::: RECORDED DATA

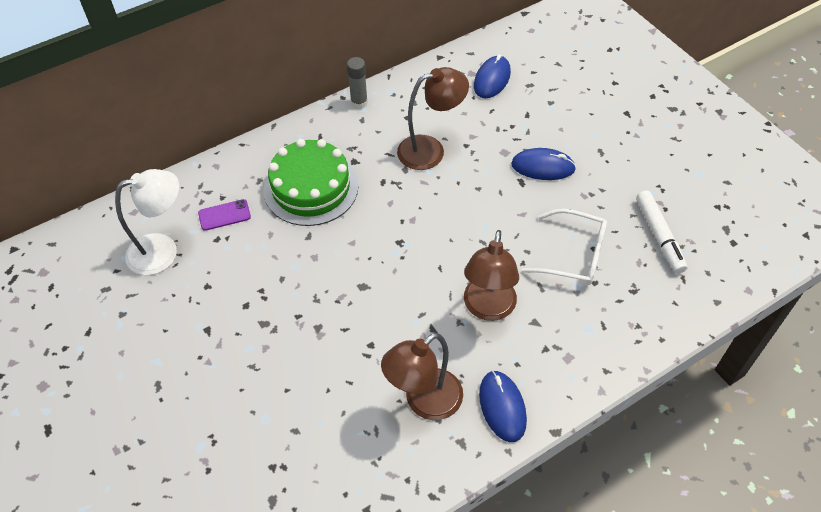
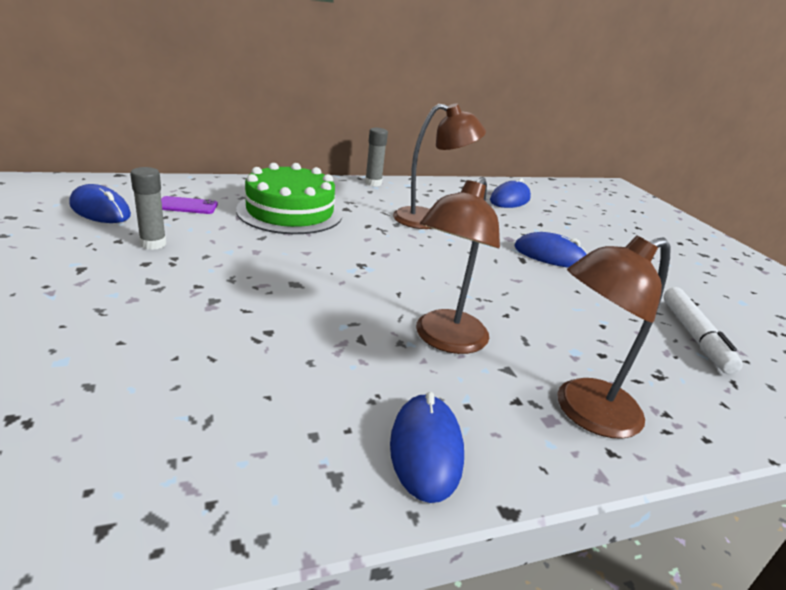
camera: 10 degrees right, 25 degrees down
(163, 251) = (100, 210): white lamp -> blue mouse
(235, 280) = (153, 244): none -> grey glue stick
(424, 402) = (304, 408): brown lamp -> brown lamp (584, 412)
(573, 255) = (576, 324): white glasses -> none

::::::
::: RECORDED DATA

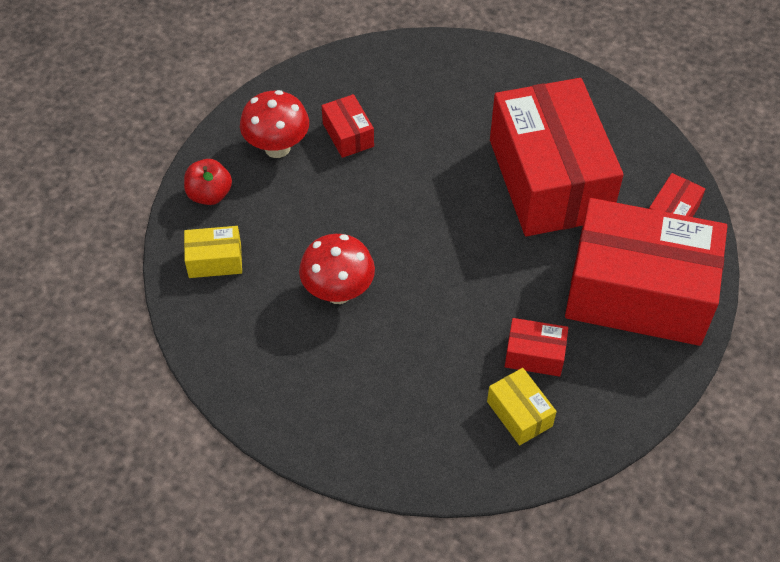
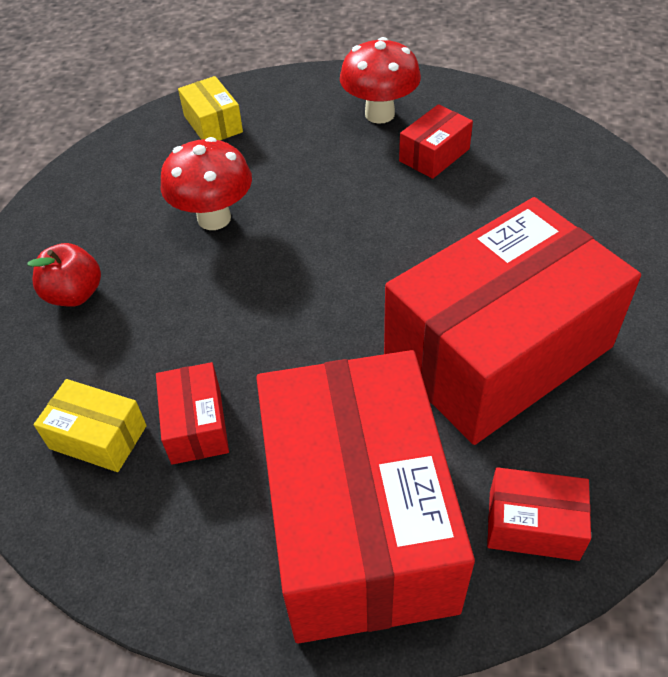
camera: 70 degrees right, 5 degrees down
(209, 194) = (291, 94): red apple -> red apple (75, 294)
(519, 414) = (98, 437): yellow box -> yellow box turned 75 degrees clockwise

::::::

* WHAT TO WORK ON
The range runs from the line above containing "(163, 251) = (100, 210): white" to the line containing "(573, 255) = (576, 324): white", inclusive. Restate those lines word for word and no others.

* REPLY
(163, 251) = (100, 210): white lamp -> blue mouse
(235, 280) = (153, 244): none -> grey glue stick
(424, 402) = (304, 408): brown lamp -> brown lamp (584, 412)
(573, 255) = (576, 324): white glasses -> none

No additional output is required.